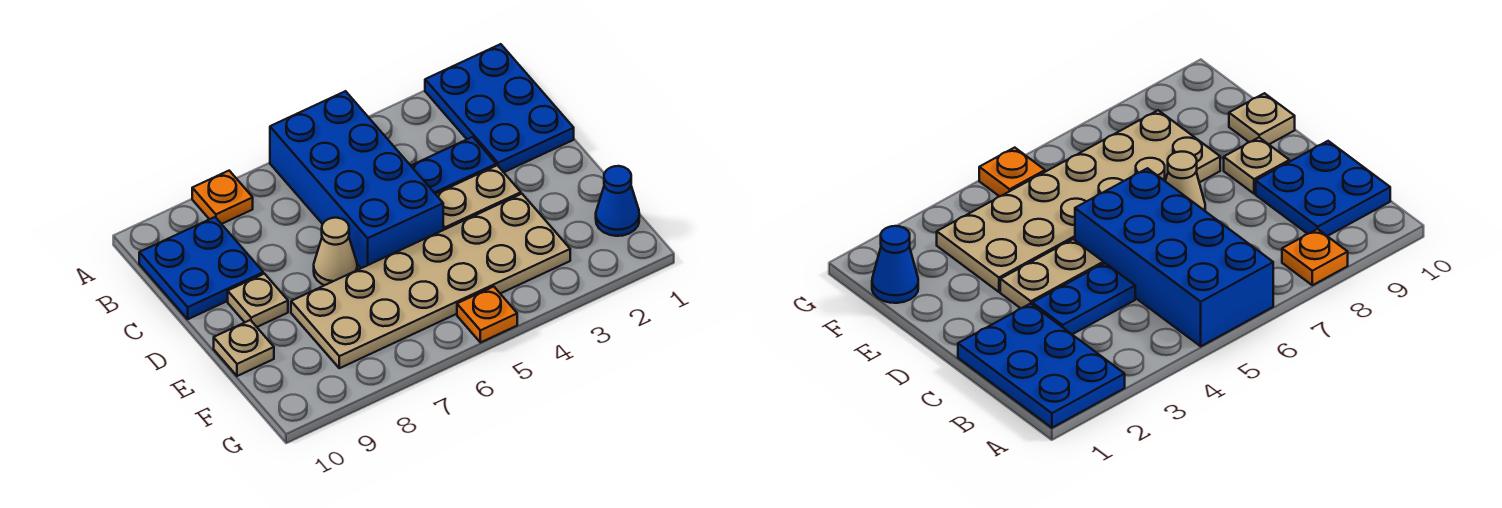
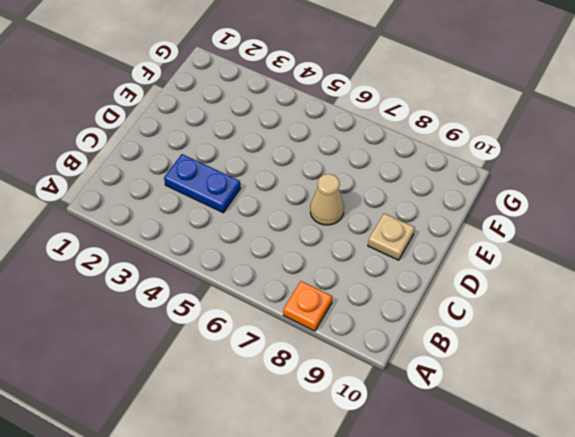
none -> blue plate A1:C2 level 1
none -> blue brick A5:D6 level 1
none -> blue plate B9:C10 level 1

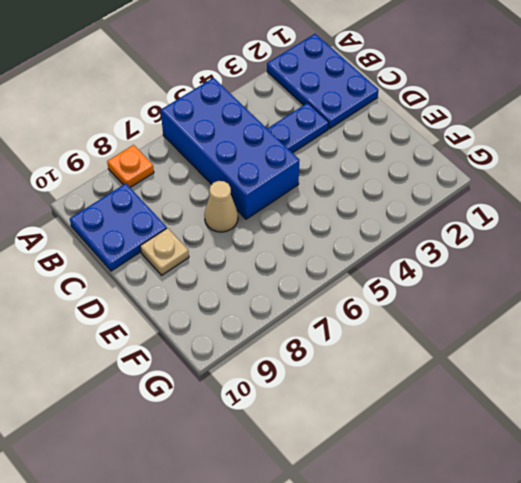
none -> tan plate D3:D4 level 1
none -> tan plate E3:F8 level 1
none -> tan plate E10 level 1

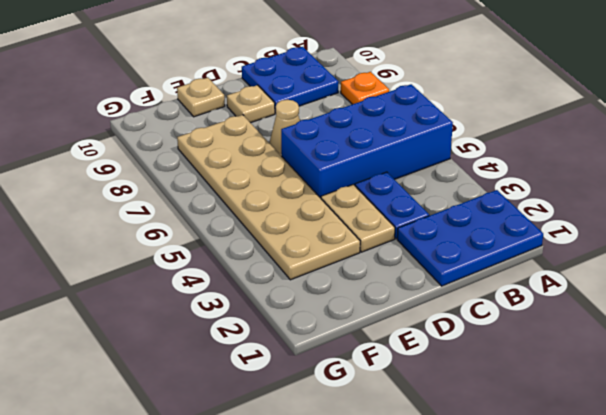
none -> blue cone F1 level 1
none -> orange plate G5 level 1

-----

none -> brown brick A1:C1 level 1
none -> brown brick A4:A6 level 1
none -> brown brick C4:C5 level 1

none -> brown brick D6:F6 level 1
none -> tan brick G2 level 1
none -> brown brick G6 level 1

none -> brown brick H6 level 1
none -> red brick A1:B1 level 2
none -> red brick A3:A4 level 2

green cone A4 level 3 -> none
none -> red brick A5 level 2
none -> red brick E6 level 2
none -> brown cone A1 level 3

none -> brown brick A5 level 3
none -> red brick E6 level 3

-----

● **The problem**:
Transcribe the lines above exactly, beginning at the one with "none -> blue plate A1:C2 level 1" and ending at the one with "none -> orange plate G5 level 1". Include both; exclude the pictures.

● **Task response**:
none -> blue plate A1:C2 level 1
none -> blue brick A5:D6 level 1
none -> blue plate B9:C10 level 1

none -> tan plate D3:D4 level 1
none -> tan plate E3:F8 level 1
none -> tan plate E10 level 1

none -> blue cone F1 level 1
none -> orange plate G5 level 1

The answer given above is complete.